**DATA PROVIDED:**
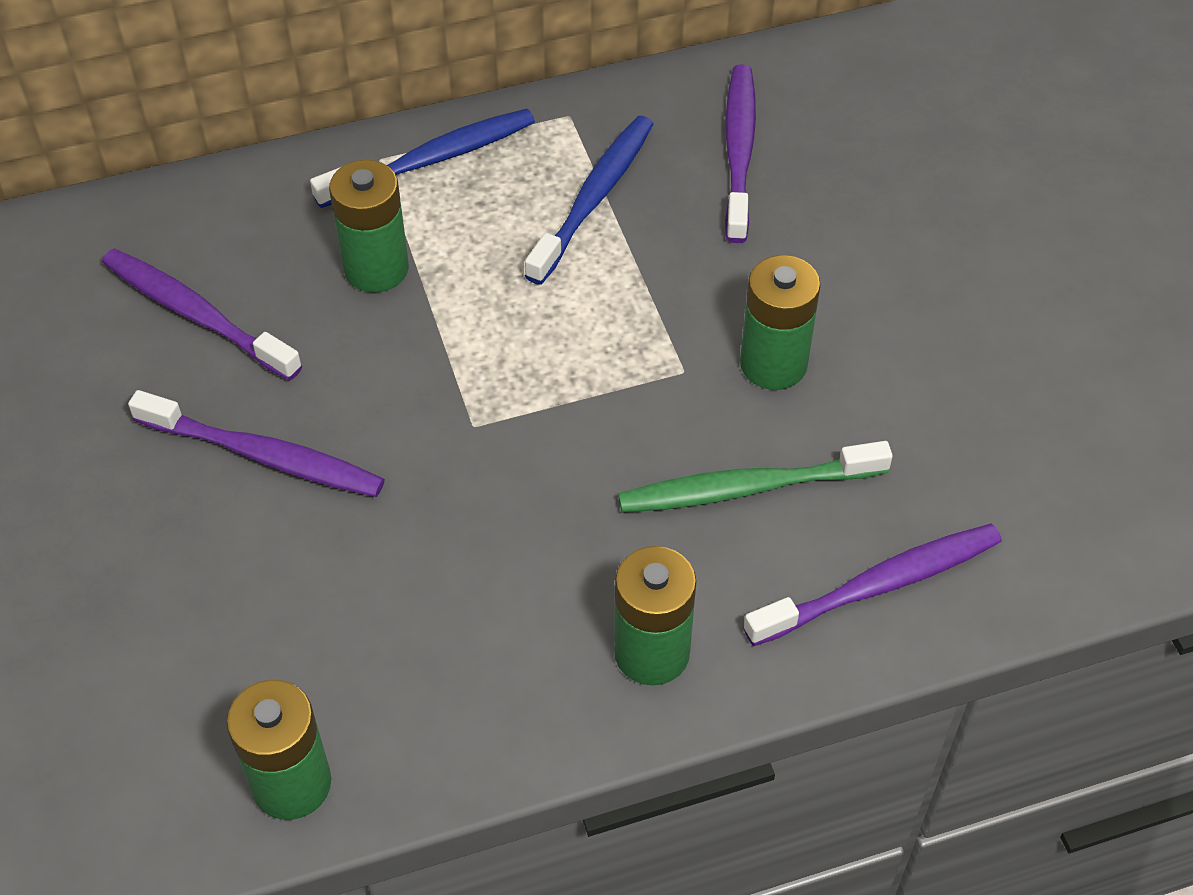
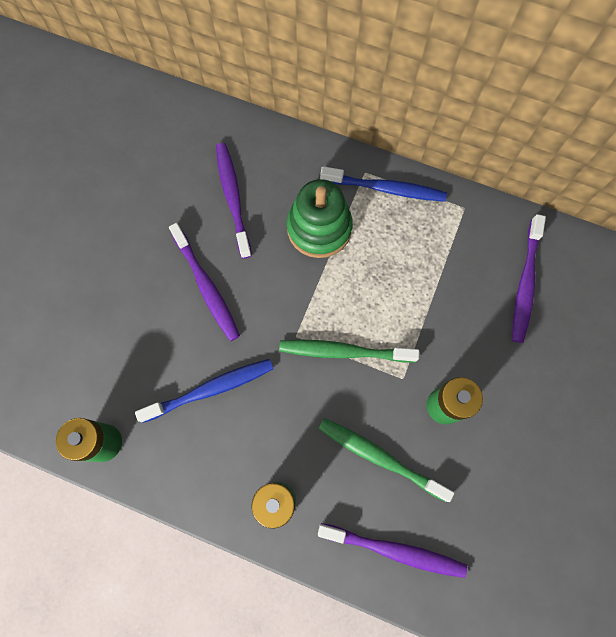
camera: 40 degrees right, 20 degrees up
(376, 268) = (319, 228): green battery -> green stacking toy
(565, 395) = (344, 351): none -> green toothbrush
(594, 198) = (438, 260): blue toothbrush -> blue toothbrush (210, 389)
(739, 151) = (525, 283): purple toothbrush -> purple toothbrush turned 150 degrees clockwise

**WHAT TO WORK ON:** Please repeat all of the data exactly, excluding images.

**EXERCISE SOLUTION:**
camera: 40 degrees right, 20 degrees up
(376, 268) = (319, 228): green battery -> green stacking toy
(565, 395) = (344, 351): none -> green toothbrush
(594, 198) = (438, 260): blue toothbrush -> blue toothbrush (210, 389)
(739, 151) = (525, 283): purple toothbrush -> purple toothbrush turned 150 degrees clockwise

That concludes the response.